## Listed records:
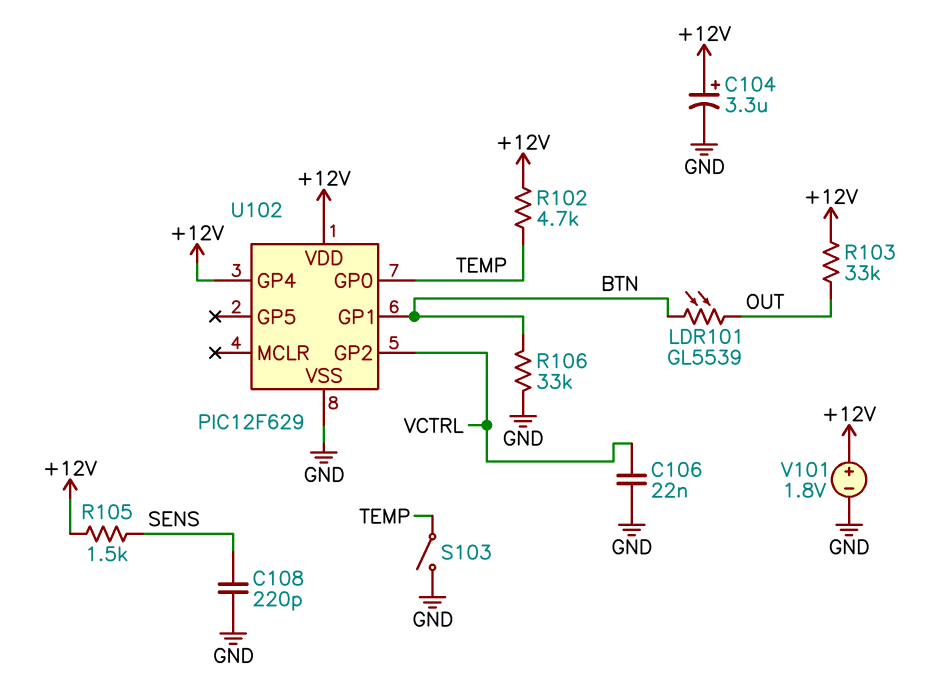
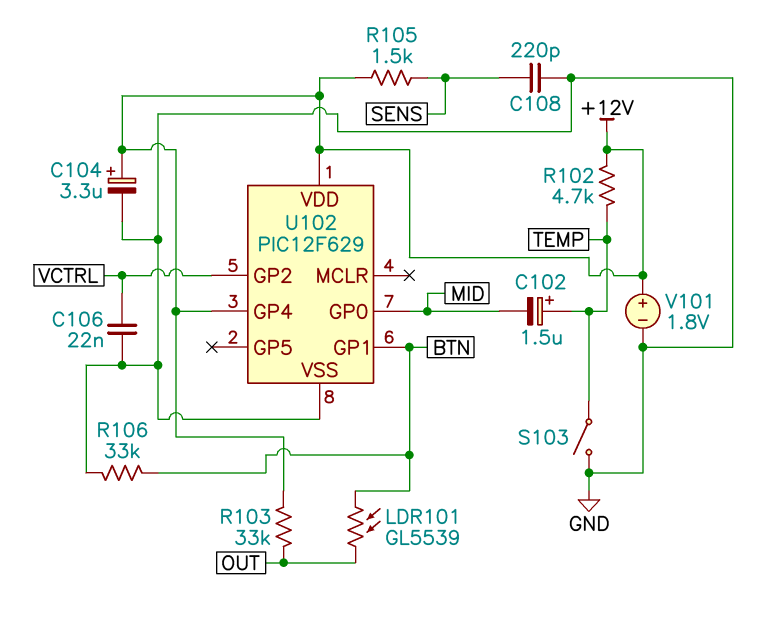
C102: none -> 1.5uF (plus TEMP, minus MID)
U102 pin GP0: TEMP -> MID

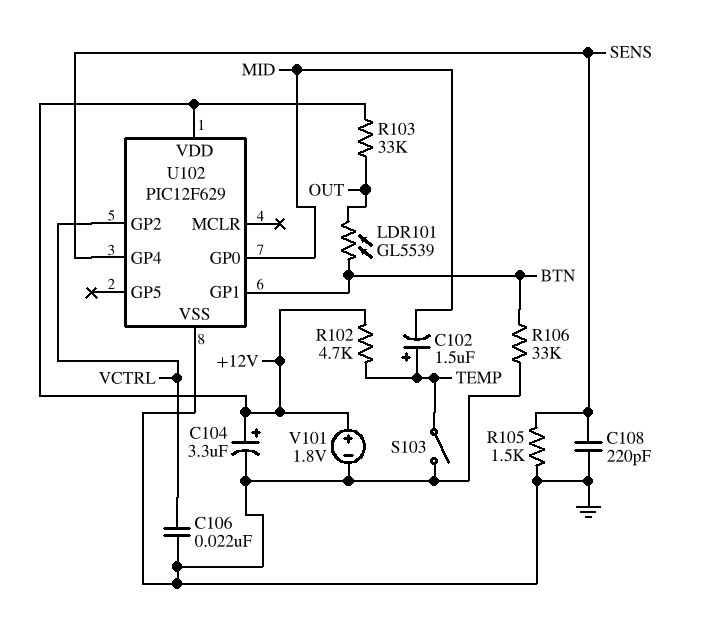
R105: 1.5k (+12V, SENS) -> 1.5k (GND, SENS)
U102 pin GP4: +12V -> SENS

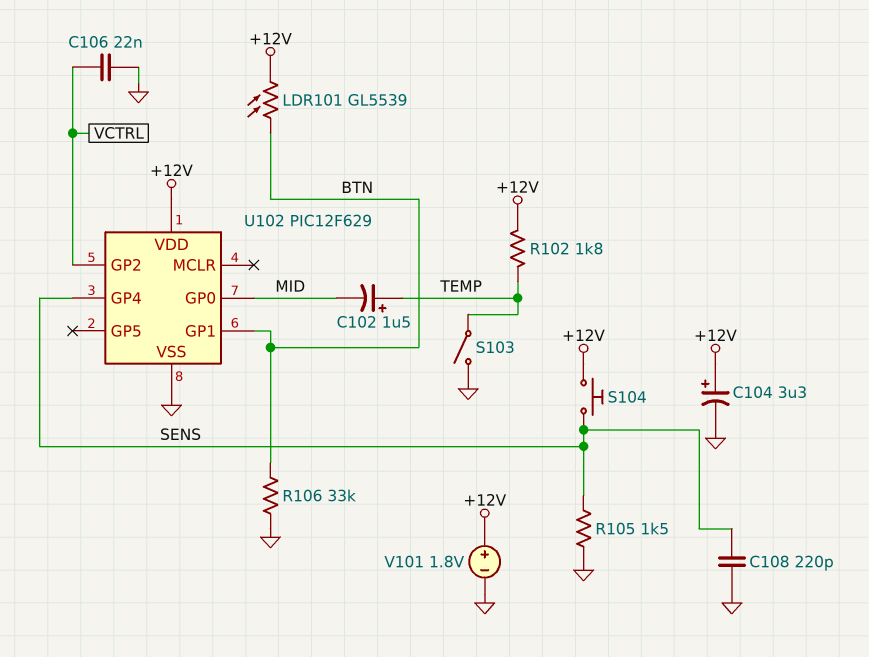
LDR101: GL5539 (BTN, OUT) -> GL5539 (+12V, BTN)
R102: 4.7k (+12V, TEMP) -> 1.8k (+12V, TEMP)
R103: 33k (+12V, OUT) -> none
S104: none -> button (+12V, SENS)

## Prompt:
The reply must contain every entry above, exactly as written, and none of the pictures.

## Solved exercise:
C102: none -> 1.5uF (plus TEMP, minus MID)
U102 pin GP0: TEMP -> MID

R105: 1.5k (+12V, SENS) -> 1.5k (GND, SENS)
U102 pin GP4: +12V -> SENS

LDR101: GL5539 (BTN, OUT) -> GL5539 (+12V, BTN)
R102: 4.7k (+12V, TEMP) -> 1.8k (+12V, TEMP)
R103: 33k (+12V, OUT) -> none
S104: none -> button (+12V, SENS)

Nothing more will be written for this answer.